What to work on: Which lines of the data hold the word "none"? Copy all of them.

Records shown:

··········

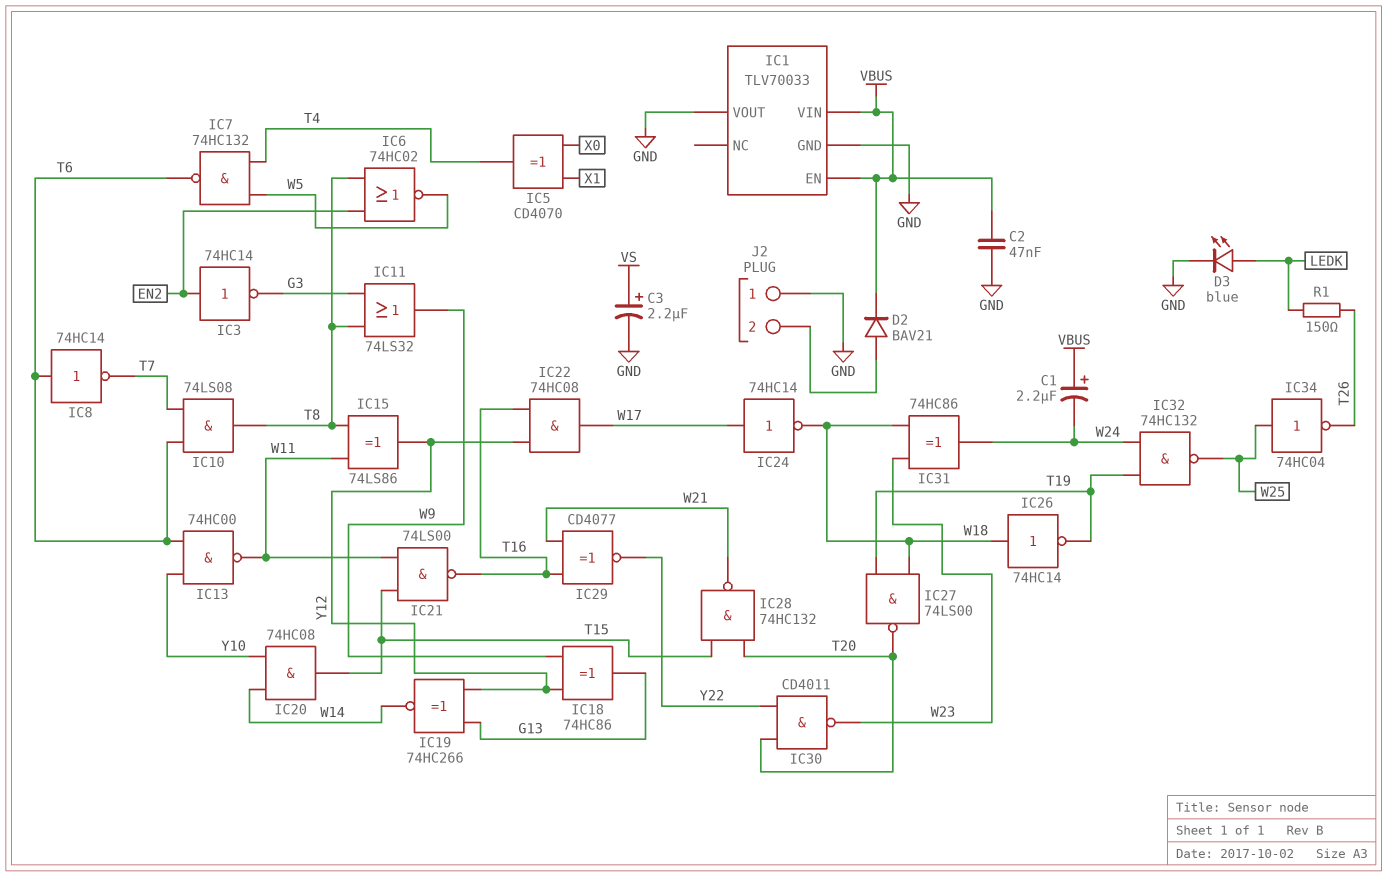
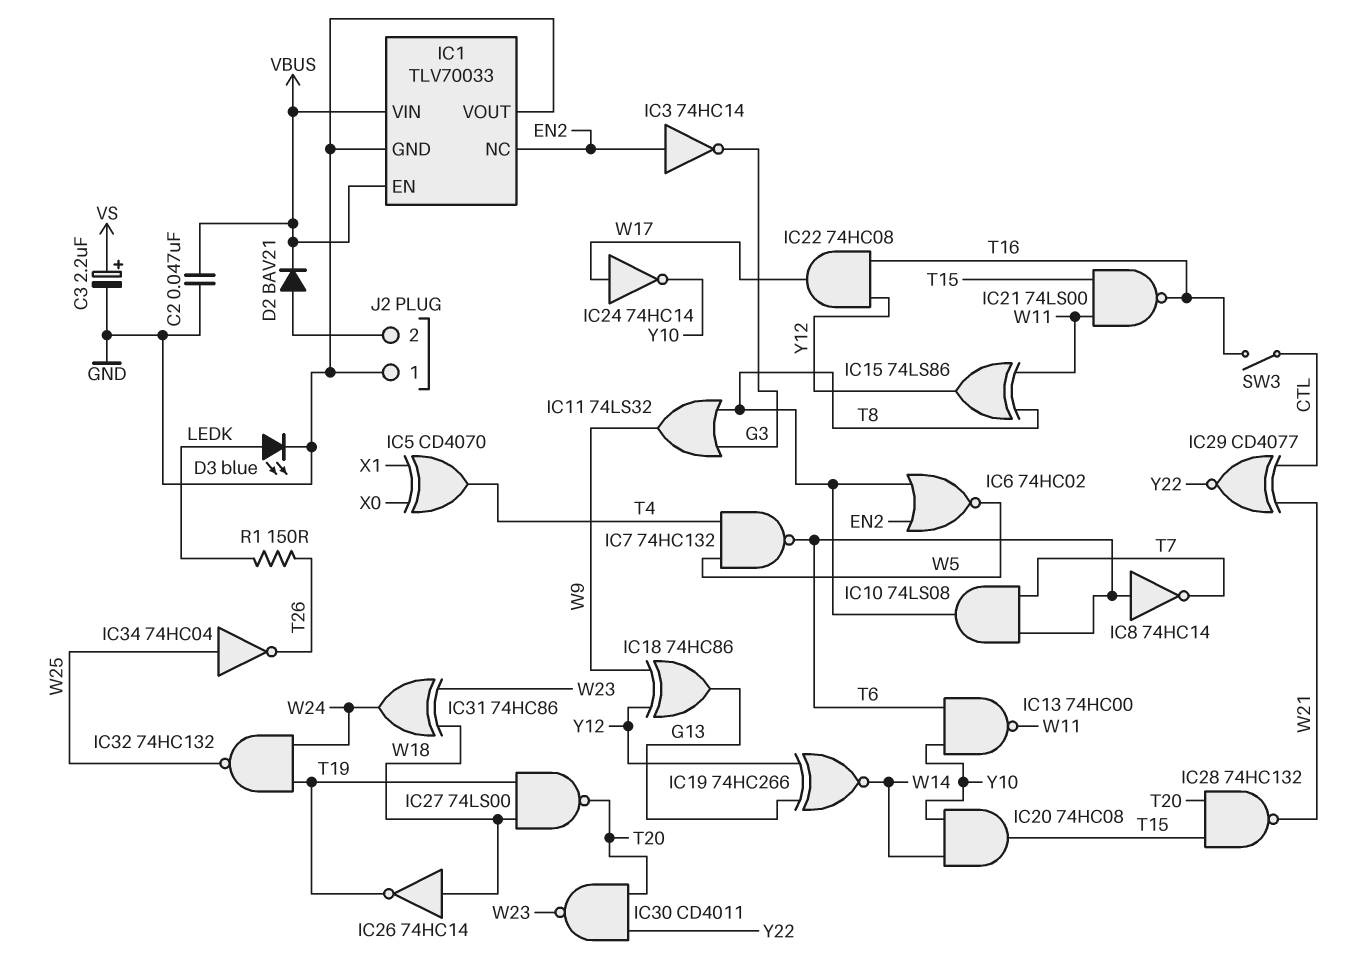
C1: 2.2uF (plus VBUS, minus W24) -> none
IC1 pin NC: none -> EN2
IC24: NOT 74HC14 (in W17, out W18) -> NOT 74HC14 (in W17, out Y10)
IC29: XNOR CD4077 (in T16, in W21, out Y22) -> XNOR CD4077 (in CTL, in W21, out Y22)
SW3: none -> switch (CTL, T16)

··········

Exercise output:
C1: 2.2uF (plus VBUS, minus W24) -> none
IC1 pin NC: none -> EN2
SW3: none -> switch (CTL, T16)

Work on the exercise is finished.